WHAT IS BEING ASKED – Return the lines of the material below exactly, beginning with the line that has "camera: 150 degrees right, 20 degrees up" in it and finishing with the line that has "orange calculator [251,220,361,294]" in it. Leave all pictures aside.
━━━━━━
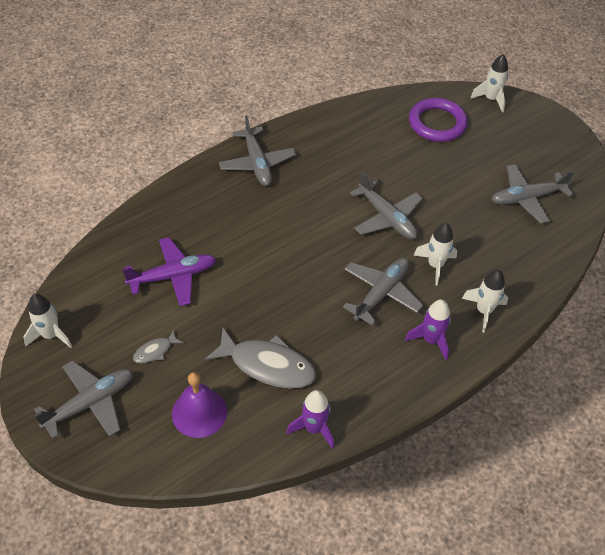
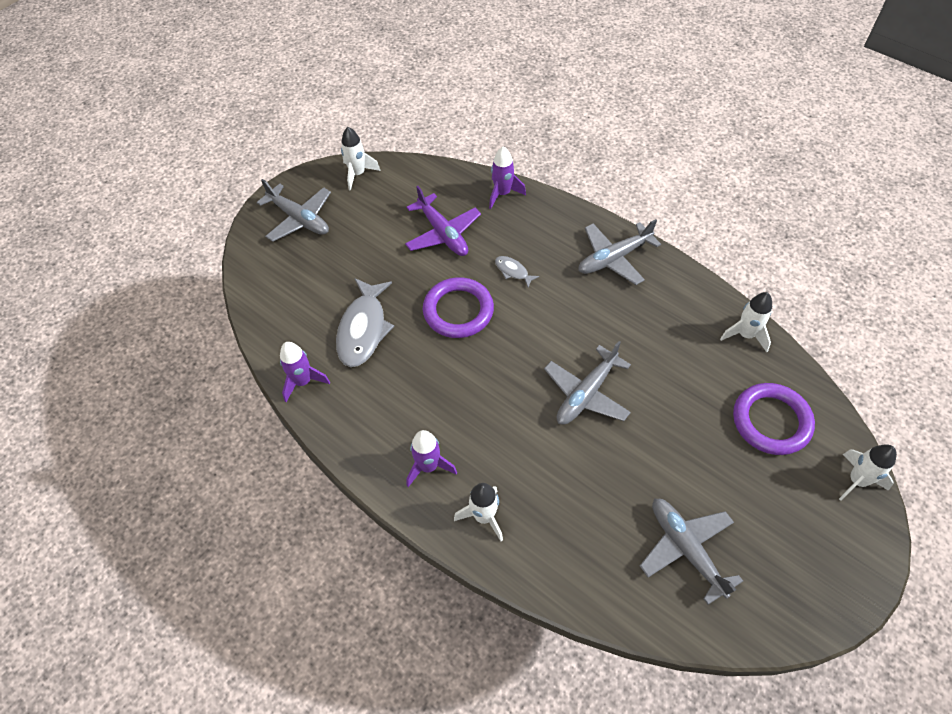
camera: 80 degrees right, 5 degrees up
grey fish [133,330,183,363] -> grey fish moved to [495,256,539,287]
purple bell [172,372,227,438] -> none
grey plane [343,258,423,326] -> none
white rocket [413,223,457,286] -> white rocket moved to [720,292,772,352]
none -> purple ring [423,277,494,338]
none -> purple rocket [489,146,526,209]

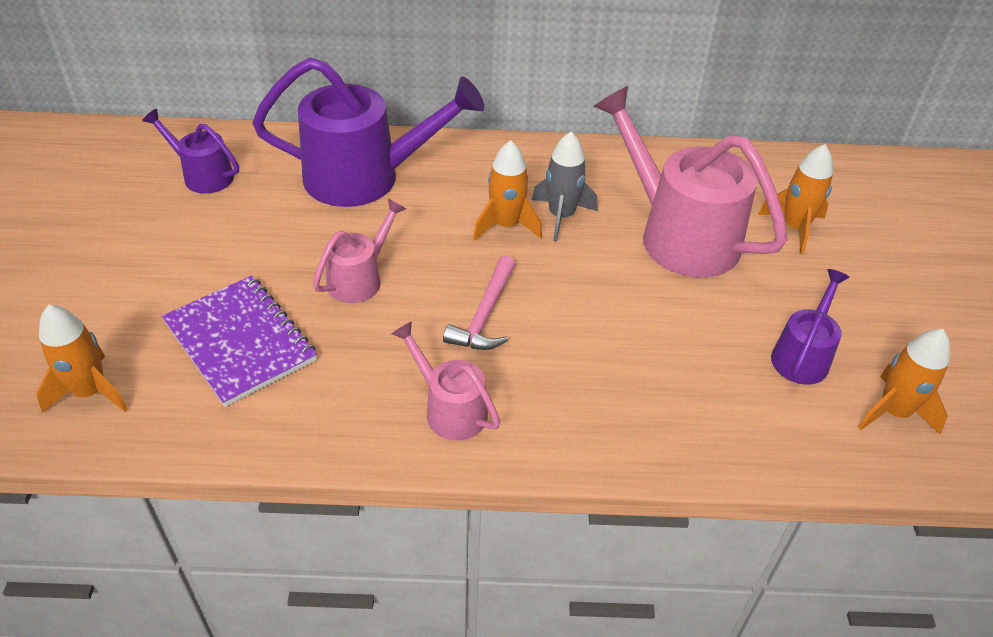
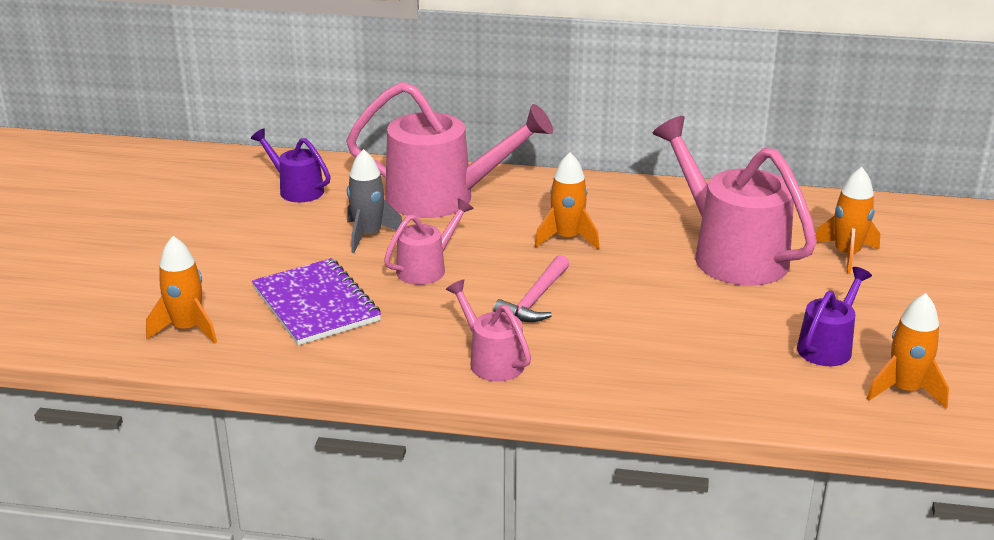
camera: 10 degrees right, 15 degrees down
purple watering can [252,58,484,207] -> pink watering can [346,82,553,218]
grey rocket [532,132,597,242] -> grey rocket moved to [347,149,402,253]

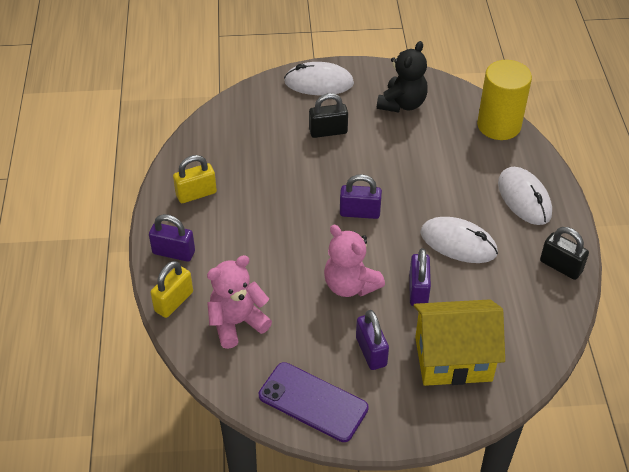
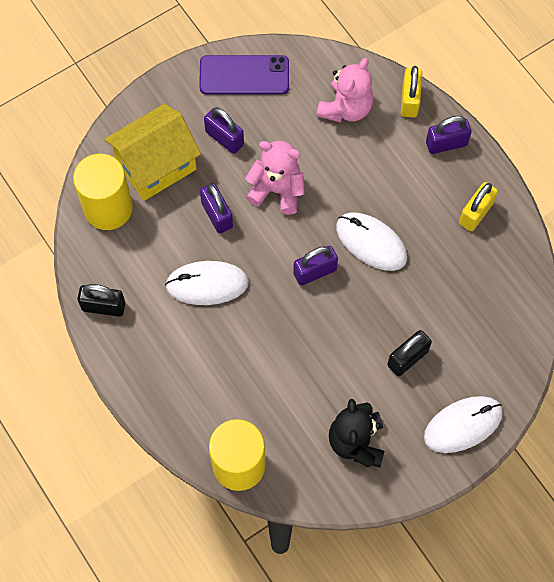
camera: 150 degrees right, 20 degrees up
white mouse [498,167,552,225] -> white mouse moved to [336,212,407,271]
none -> yellow cylinder [73,154,133,230]

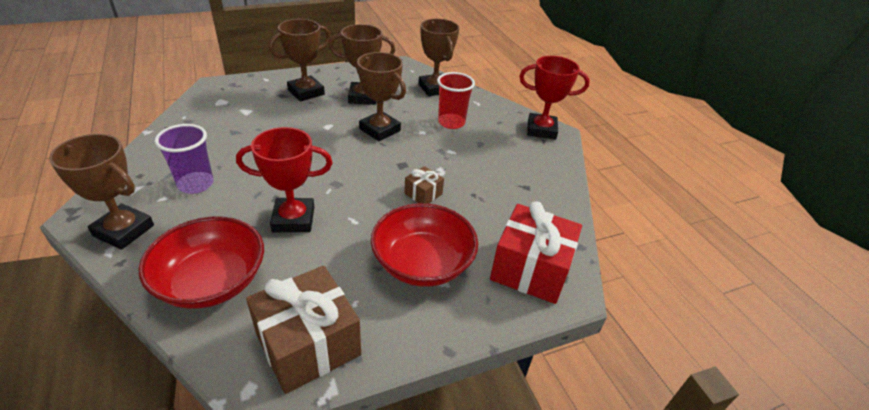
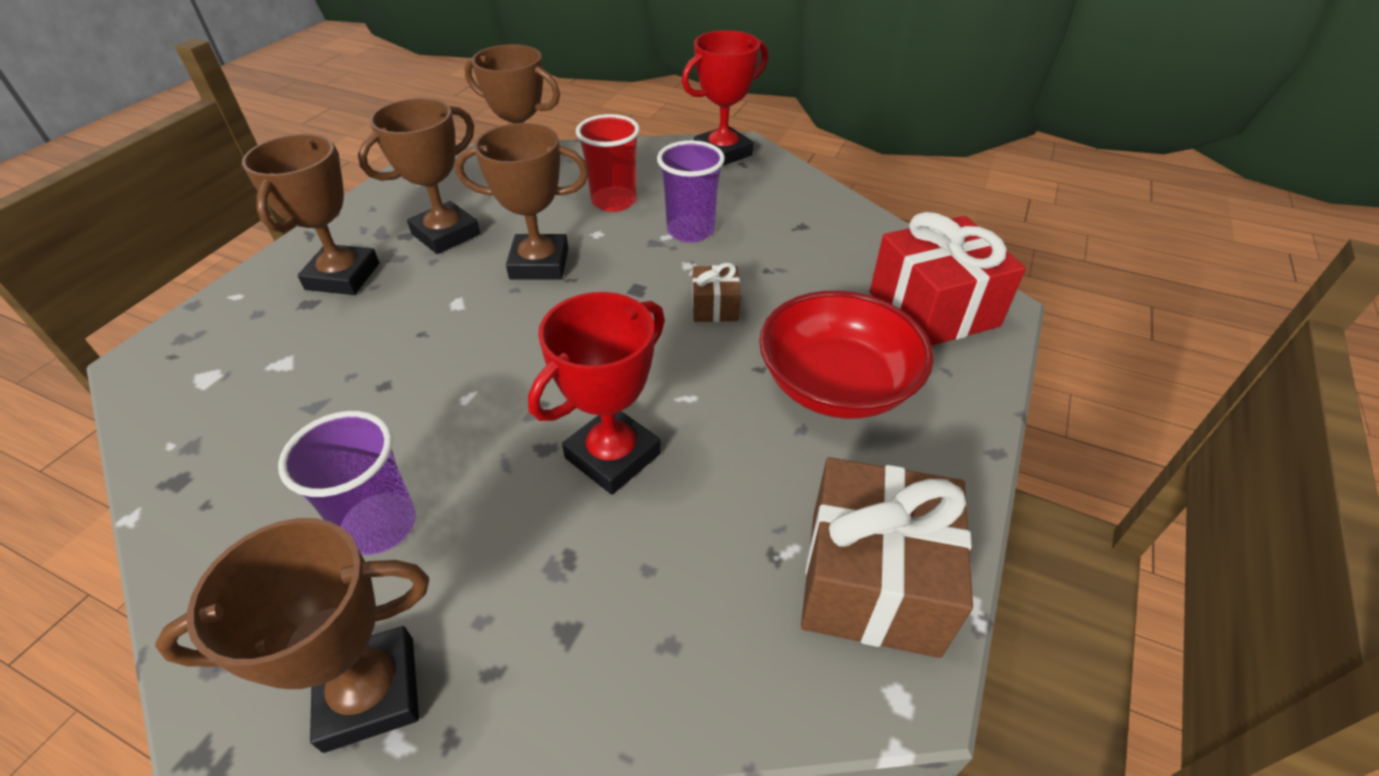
camera: 40 degrees left, 5 degrees up
red bowl [138,217,264,309] -> none
none -> purple cup [657,140,725,243]

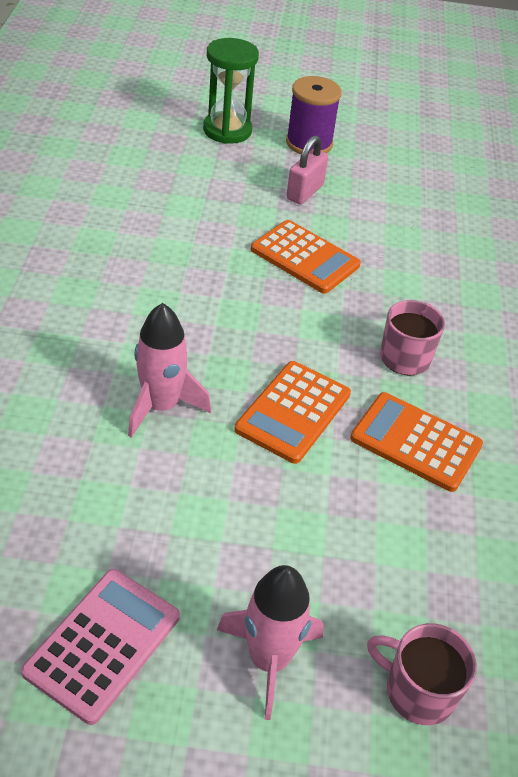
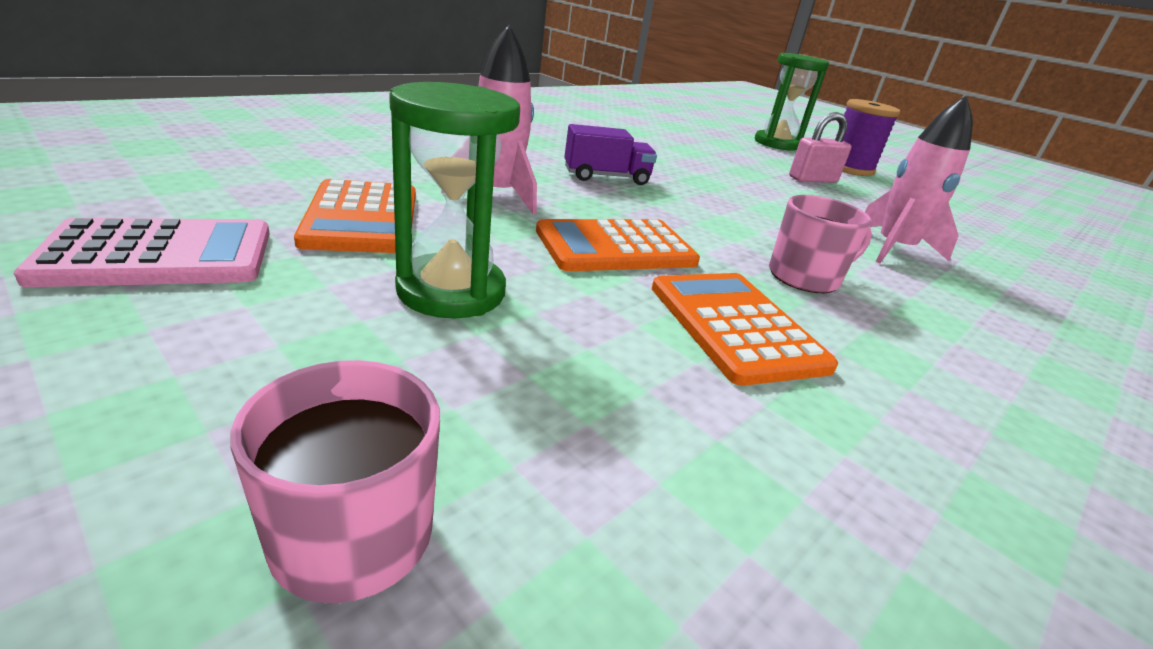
camera: 40 degrees right, 15 degrees down
pink rocket [217,565,324,720] -> pink rocket moved to [865,96,973,263]
orange calculator [251,220,361,294] -> orange calculator moved to [294,179,416,253]
none -> green hourglass [389,82,520,318]
none -> purple truck [564,124,657,185]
━━━━━━
TASK RESULT –
camera: 150 degrees right, 20 degrees up
white mouse [498,167,552,225] -> white mouse moved to [336,212,407,271]
none -> yellow cylinder [73,154,133,230]

camera: 40 degrees left, 5 degrees up
red bowl [138,217,264,309] -> none
none -> purple cup [657,140,725,243]

camera: 40 degrees right, 15 degrees down
pink rocket [217,565,324,720] -> pink rocket moved to [865,96,973,263]
orange calculator [251,220,361,294] -> orange calculator moved to [294,179,416,253]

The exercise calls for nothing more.